Extracted data entries:
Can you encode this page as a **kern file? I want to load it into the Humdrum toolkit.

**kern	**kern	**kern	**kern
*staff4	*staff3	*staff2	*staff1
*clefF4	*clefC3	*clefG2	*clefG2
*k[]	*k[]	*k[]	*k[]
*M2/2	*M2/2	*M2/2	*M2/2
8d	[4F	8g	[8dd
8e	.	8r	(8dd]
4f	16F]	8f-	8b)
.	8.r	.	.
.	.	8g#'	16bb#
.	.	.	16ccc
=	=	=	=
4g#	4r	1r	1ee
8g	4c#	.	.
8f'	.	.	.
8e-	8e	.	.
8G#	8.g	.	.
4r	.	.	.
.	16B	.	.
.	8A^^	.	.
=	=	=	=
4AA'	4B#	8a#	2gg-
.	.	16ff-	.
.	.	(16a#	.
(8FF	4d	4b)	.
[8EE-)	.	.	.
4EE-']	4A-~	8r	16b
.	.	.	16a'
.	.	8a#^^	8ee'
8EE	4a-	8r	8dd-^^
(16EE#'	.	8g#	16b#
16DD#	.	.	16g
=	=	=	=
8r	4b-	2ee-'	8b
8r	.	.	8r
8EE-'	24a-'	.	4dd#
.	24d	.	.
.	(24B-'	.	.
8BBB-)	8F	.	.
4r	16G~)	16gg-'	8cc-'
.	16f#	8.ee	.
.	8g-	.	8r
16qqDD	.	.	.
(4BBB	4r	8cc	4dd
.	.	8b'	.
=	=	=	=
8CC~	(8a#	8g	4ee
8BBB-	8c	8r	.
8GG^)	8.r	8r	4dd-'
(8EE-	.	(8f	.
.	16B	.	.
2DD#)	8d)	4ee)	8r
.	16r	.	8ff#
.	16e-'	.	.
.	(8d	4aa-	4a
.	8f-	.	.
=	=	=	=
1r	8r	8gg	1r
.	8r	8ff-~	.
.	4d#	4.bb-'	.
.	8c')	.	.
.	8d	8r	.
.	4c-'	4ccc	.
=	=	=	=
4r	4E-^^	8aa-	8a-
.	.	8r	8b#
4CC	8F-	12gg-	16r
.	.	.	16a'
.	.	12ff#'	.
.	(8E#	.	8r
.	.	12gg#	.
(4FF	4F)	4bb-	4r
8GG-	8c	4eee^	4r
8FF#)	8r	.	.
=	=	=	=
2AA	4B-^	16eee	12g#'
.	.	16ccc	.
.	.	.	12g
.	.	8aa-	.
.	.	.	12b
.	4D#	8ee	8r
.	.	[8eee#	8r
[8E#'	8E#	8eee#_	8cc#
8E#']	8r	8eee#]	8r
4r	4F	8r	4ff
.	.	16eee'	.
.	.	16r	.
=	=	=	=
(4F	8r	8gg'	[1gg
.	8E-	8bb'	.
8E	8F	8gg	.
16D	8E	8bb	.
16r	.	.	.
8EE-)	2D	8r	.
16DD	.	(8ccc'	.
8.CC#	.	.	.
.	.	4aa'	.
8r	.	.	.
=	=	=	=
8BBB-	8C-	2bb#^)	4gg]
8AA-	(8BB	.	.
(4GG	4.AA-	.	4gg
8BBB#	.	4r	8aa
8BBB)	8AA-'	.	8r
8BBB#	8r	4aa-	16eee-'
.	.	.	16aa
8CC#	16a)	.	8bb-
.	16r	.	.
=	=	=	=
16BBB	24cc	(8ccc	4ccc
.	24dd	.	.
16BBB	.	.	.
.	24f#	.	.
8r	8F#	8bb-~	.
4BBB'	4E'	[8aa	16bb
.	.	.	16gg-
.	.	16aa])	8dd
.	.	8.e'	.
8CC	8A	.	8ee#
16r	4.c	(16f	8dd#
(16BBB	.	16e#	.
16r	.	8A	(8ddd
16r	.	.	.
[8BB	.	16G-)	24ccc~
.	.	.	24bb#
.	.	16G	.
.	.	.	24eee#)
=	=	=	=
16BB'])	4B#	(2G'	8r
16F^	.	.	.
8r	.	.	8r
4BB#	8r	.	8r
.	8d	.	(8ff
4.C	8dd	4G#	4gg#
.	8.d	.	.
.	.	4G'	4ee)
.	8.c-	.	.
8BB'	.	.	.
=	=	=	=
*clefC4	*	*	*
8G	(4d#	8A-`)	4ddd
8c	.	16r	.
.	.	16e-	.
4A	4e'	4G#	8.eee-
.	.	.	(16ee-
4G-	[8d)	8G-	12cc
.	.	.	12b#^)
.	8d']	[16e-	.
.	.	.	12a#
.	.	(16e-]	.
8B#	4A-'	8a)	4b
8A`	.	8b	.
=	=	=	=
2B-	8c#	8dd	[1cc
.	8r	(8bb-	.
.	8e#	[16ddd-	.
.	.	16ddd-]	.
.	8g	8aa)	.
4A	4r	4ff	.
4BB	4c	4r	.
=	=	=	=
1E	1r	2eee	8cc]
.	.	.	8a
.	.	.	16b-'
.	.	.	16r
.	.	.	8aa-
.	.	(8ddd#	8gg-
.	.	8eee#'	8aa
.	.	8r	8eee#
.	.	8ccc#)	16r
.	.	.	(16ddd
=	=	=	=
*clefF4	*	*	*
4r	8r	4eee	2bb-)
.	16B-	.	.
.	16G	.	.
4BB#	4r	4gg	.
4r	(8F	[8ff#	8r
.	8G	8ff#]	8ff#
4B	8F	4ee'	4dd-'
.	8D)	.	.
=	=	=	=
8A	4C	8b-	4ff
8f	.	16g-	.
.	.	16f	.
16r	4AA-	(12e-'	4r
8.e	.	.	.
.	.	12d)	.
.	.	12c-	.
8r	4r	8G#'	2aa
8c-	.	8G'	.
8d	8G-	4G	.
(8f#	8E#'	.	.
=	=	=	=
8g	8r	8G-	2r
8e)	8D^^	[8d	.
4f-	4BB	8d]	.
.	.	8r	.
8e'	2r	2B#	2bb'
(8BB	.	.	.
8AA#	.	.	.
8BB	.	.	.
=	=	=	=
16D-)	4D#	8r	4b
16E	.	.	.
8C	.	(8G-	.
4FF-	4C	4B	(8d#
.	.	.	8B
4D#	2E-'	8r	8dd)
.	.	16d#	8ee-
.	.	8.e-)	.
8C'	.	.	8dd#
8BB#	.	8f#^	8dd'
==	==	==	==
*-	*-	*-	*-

### Work required
Gather each line of the records that contains the string "kern" and copy it out whole.

### Reply to the task
Can you encode this page as a **kern file? I want to load it into the Humdrum toolkit.
**kern	**kern	**kern	**kern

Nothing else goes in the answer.